══ SUPPLIED MATERIAL ══

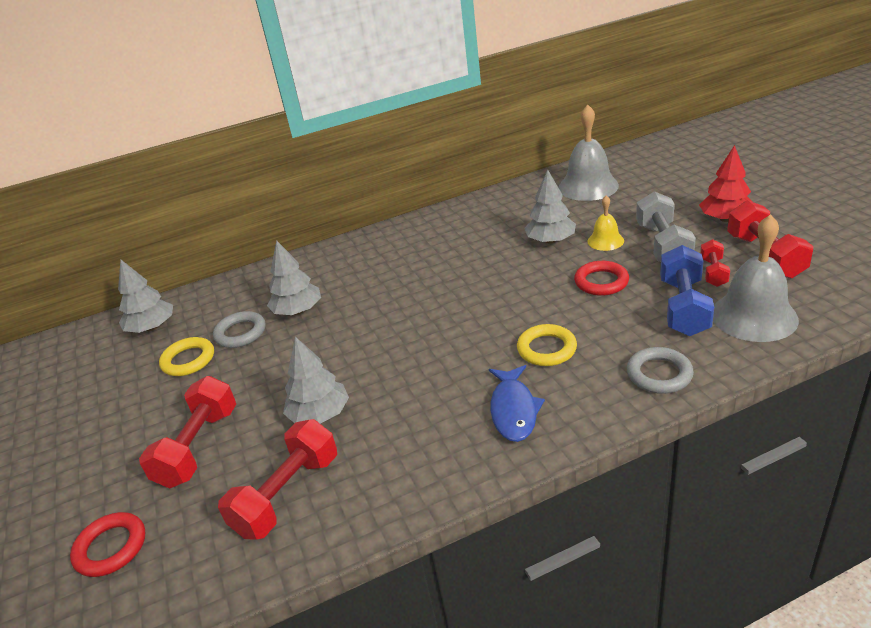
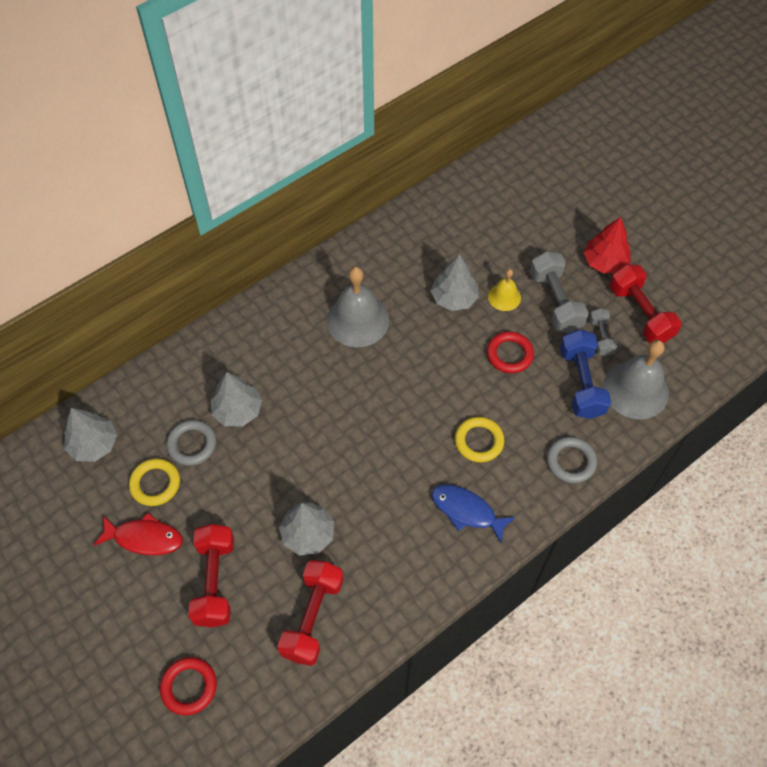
camera: 20 degrees left, 25 degrees up
(151, 402) = (144, 538): none -> red fish
(514, 410) = (467, 511): blue fish -> blue fish turned 135 degrees clockwise
(588, 186) = (474, 212): grey bell -> grey bell (358, 320)
(713, 272) = (600, 337): red dumbbell -> grey dumbbell

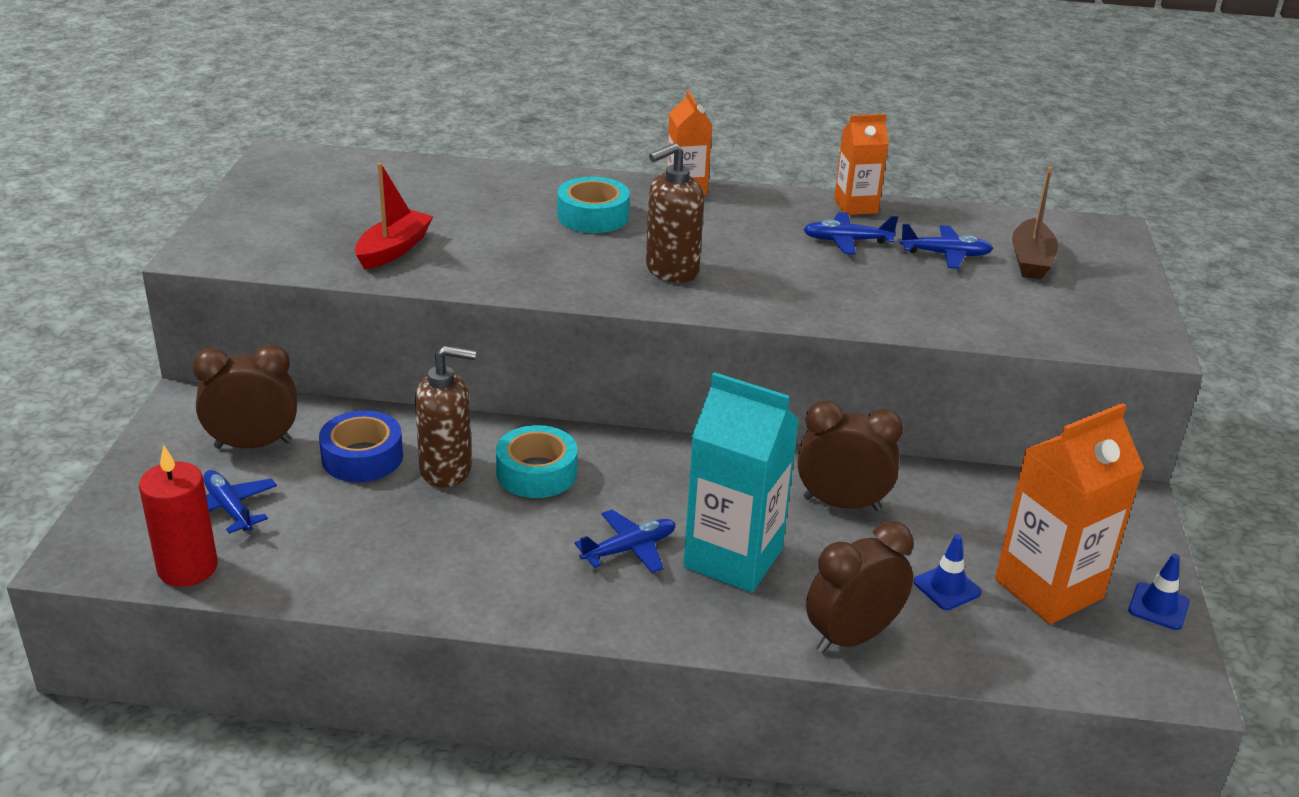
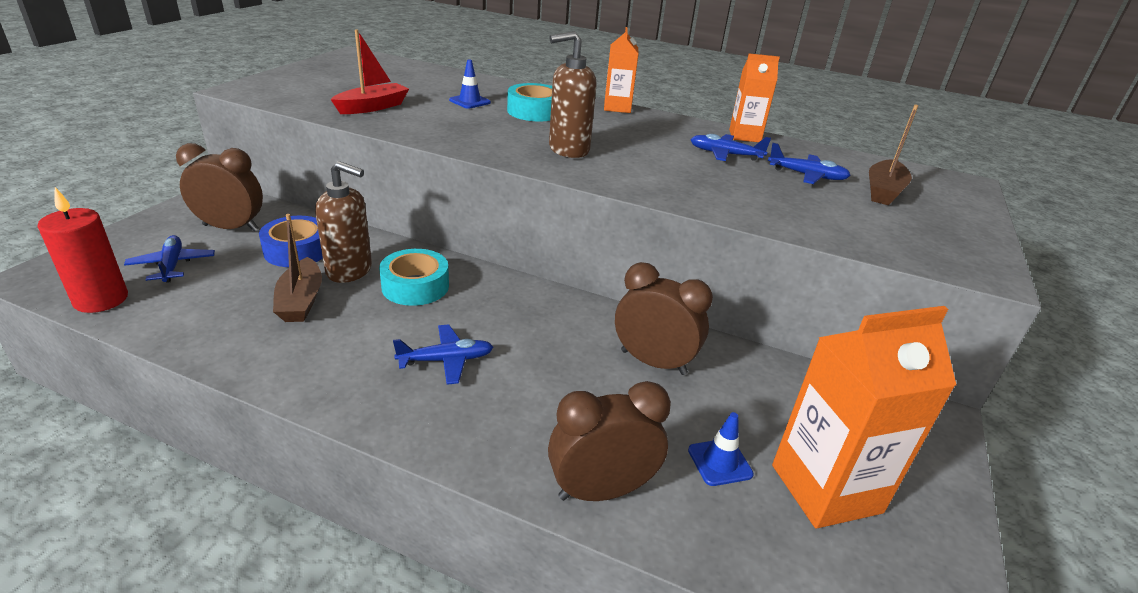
camera: 15 degrees right, 0 degrees up
(420, 518) = (301, 301): none -> brown boat
(733, 558) = (530, 388): turquoise carton -> none
(1158, 606) = (944, 538): blue traffic cone -> blue traffic cone (470, 101)

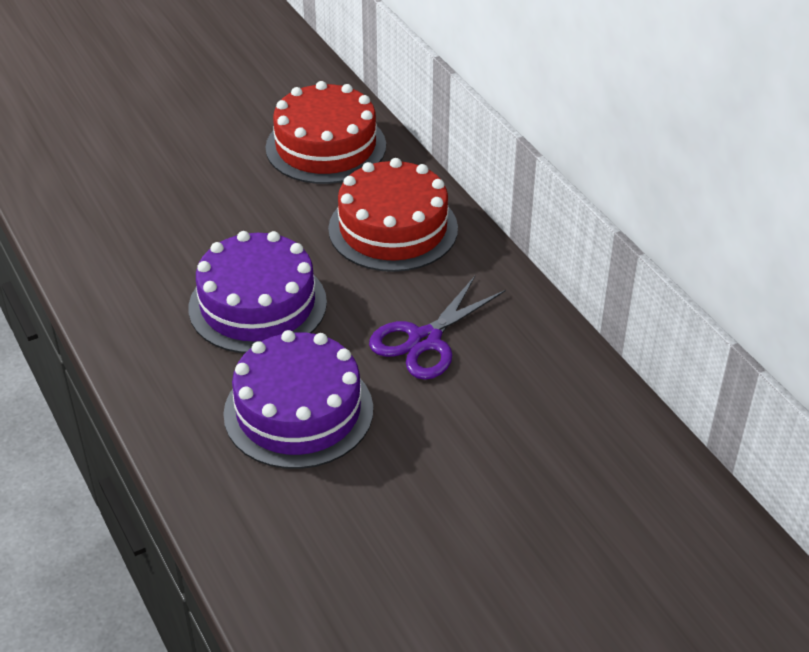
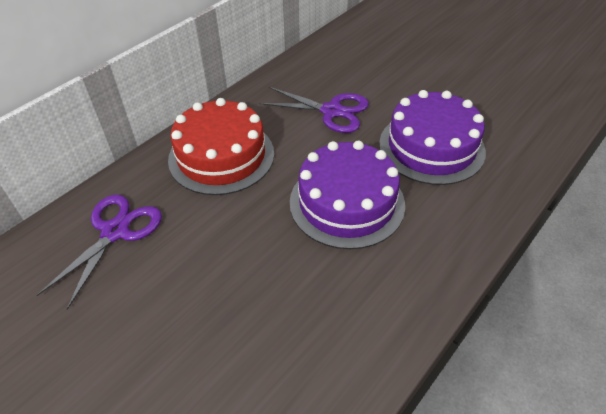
camera: 110 degrees left, 5 degrees up
(326, 146) = (115, 231): red cake -> purple scissors

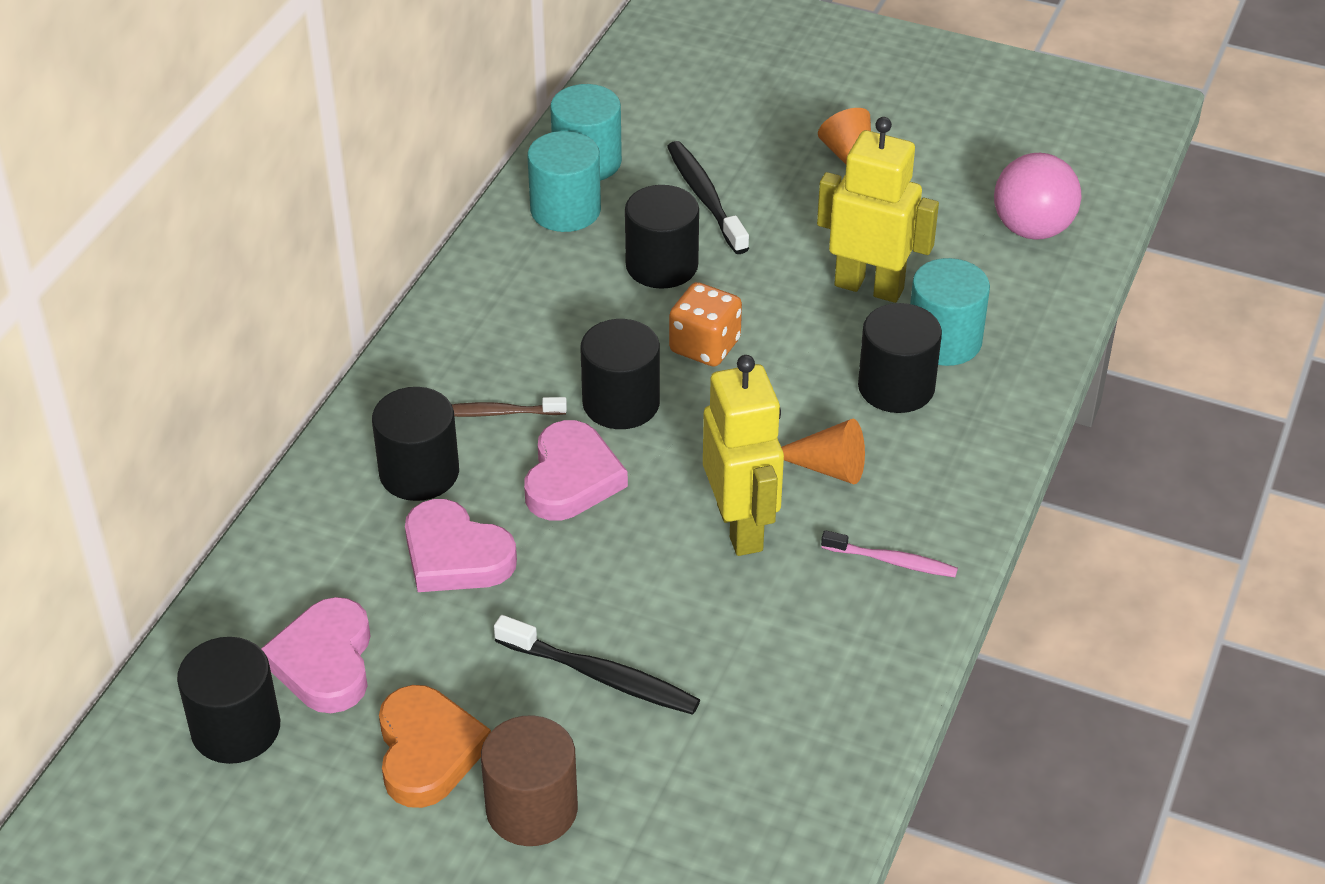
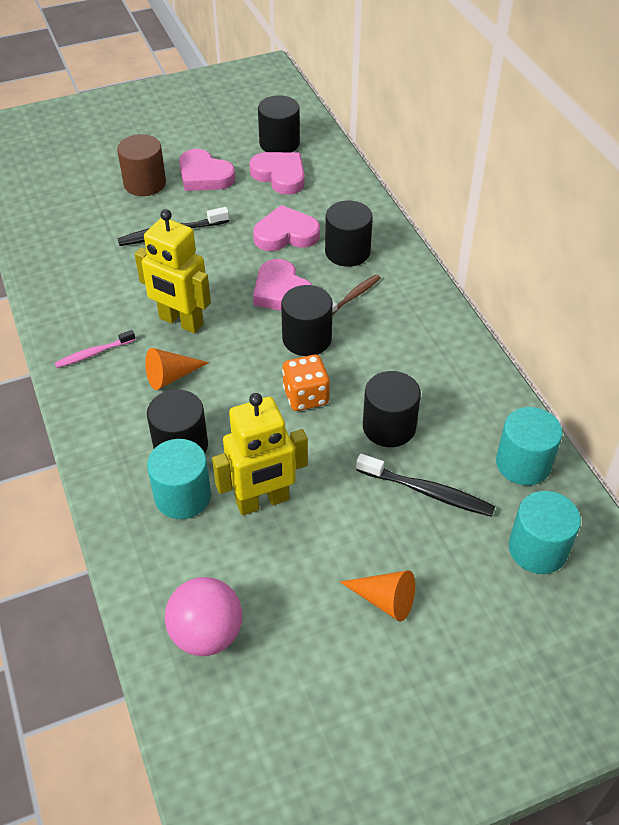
camera: 135 degrees right, 5 degrees up
(427, 751) = (204, 176): orange heart -> pink heart
(565, 210) = (485, 422): turquoise cylinder -> turquoise cylinder (537, 549)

═══

▸ PROMPT: I would like the data above transcribed exactly, with its pictures left out.

▸ REPLY:
camera: 20 degrees left, 25 degrees up
(151, 402) = (144, 538): none -> red fish
(514, 410) = (467, 511): blue fish -> blue fish turned 135 degrees clockwise
(588, 186) = (474, 212): grey bell -> grey bell (358, 320)
(713, 272) = (600, 337): red dumbbell -> grey dumbbell

camera: 15 degrees right, 0 degrees up
(420, 518) = (301, 301): none -> brown boat
(733, 558) = (530, 388): turquoise carton -> none
(1158, 606) = (944, 538): blue traffic cone -> blue traffic cone (470, 101)

camera: 110 degrees left, 5 degrees up
(326, 146) = (115, 231): red cake -> purple scissors

camera: 135 degrees right, 5 degrees up
(427, 751) = (204, 176): orange heart -> pink heart
(565, 210) = (485, 422): turquoise cylinder -> turquoise cylinder (537, 549)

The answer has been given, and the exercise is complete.